(Extracted data entries)
- - - -

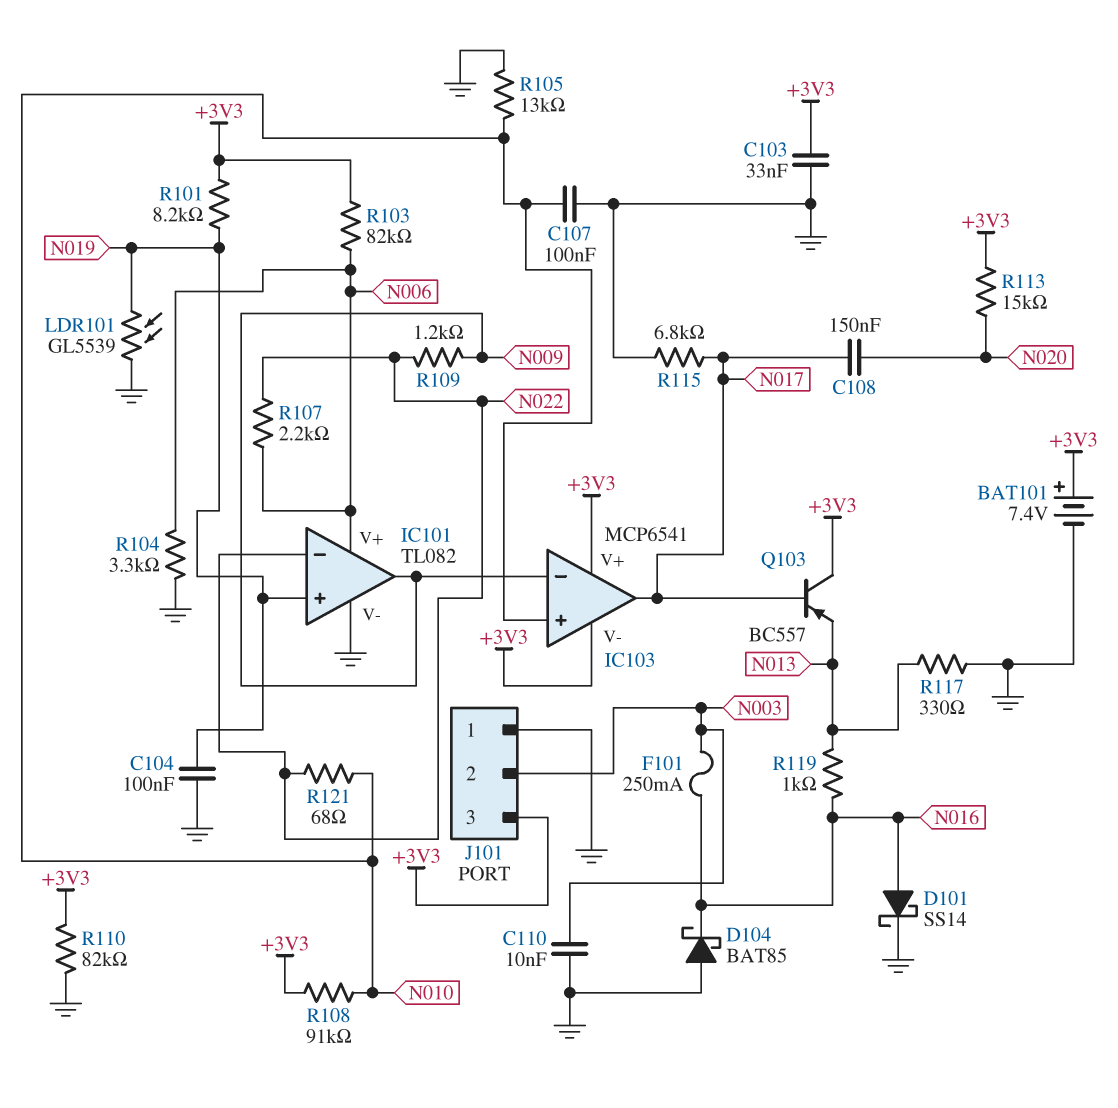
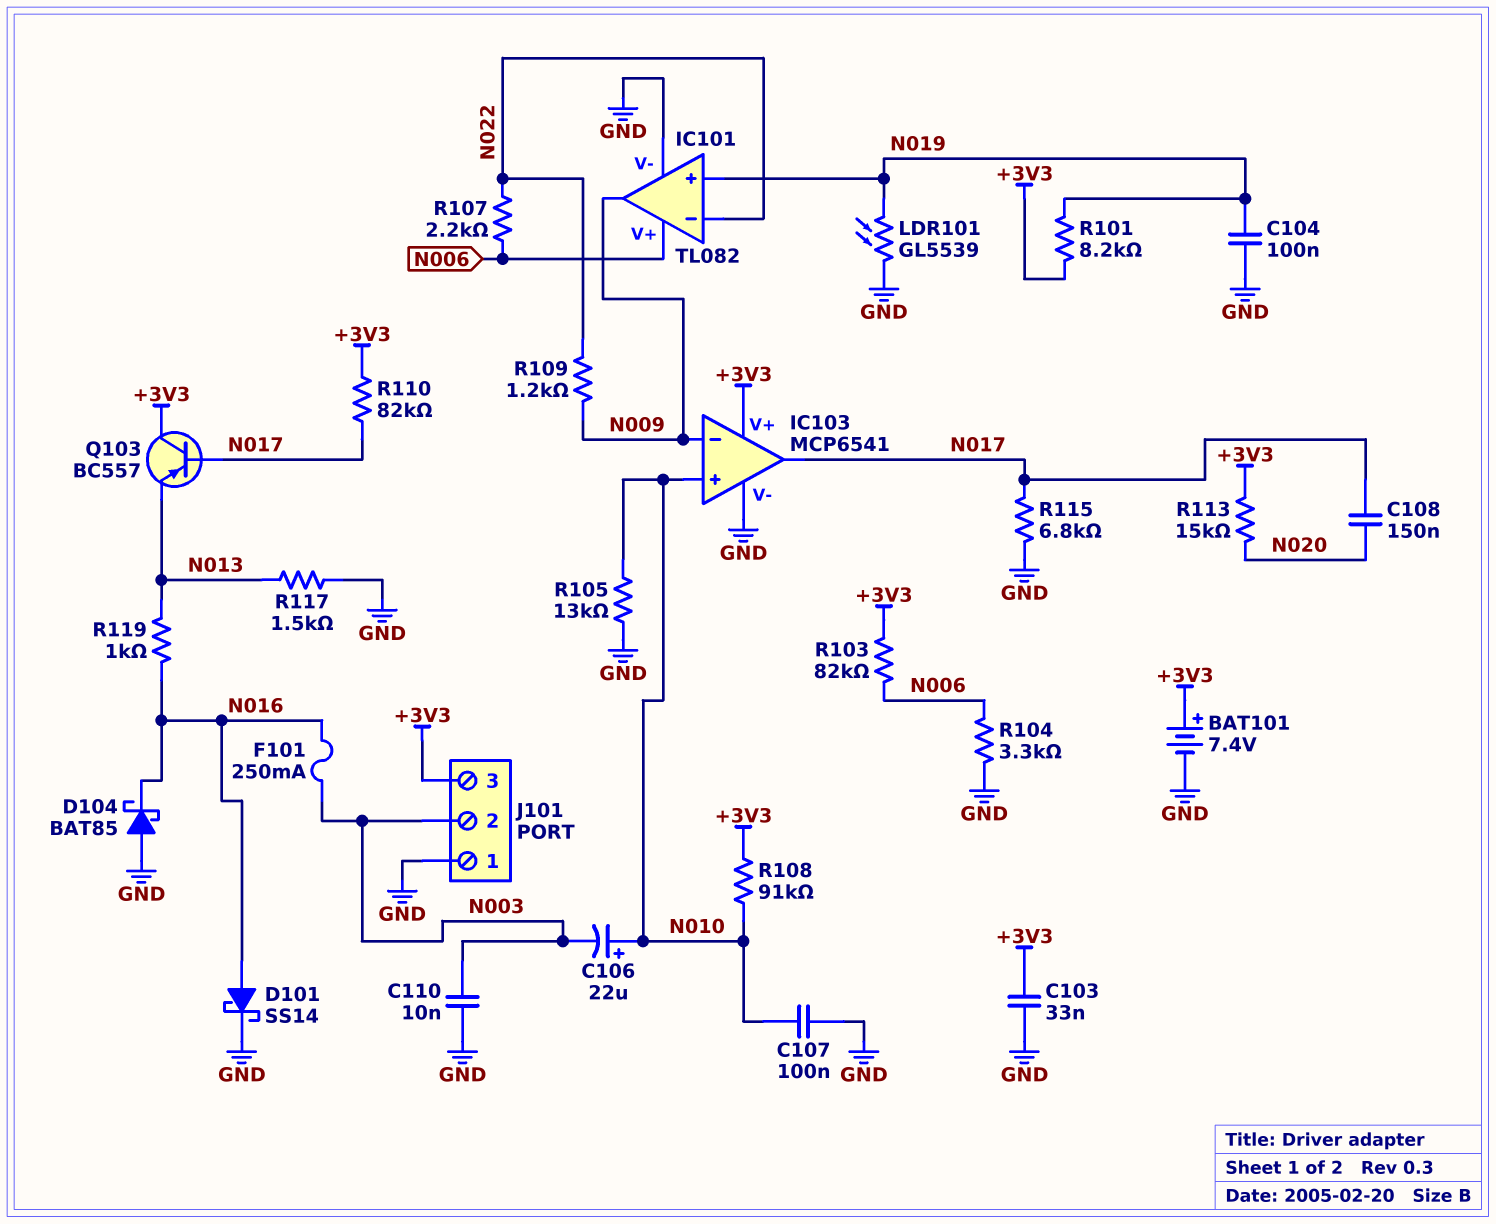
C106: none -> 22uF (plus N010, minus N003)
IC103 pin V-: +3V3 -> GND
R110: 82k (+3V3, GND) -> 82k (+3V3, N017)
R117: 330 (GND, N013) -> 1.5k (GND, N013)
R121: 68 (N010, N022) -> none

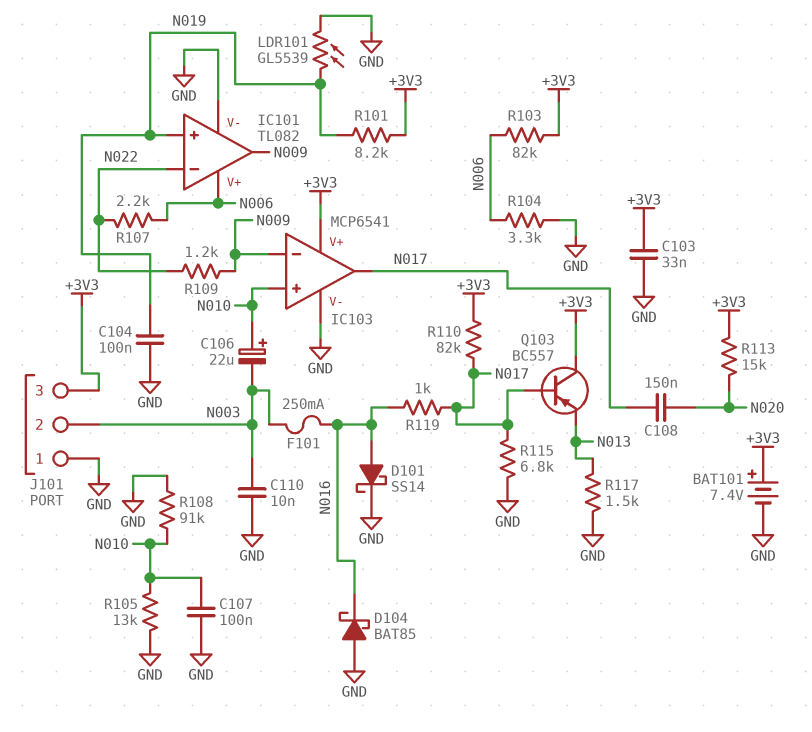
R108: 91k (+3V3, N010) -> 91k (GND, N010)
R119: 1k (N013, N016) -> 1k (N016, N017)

- - - -

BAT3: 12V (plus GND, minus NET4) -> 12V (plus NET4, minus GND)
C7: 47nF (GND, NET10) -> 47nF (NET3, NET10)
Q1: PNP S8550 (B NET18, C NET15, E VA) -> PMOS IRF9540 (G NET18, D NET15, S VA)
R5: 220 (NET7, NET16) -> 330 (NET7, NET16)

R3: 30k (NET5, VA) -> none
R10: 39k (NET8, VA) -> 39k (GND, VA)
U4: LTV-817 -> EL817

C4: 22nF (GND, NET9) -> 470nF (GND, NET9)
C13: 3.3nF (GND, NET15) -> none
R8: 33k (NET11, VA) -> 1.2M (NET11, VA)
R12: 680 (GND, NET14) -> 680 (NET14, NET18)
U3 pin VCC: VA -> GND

- - - -

TASK TO CARRY OUT: Would you give again, exactly, the lines in the data above that run from the line containing "R121: 68 (N010, N022) -> none" to the line containing "R119: 1k (N013, N016) -> 1k (N016, N017)"? Include both ends and no pictures.

TASK SOLUTION:
R121: 68 (N010, N022) -> none

R108: 91k (+3V3, N010) -> 91k (GND, N010)
R119: 1k (N013, N016) -> 1k (N016, N017)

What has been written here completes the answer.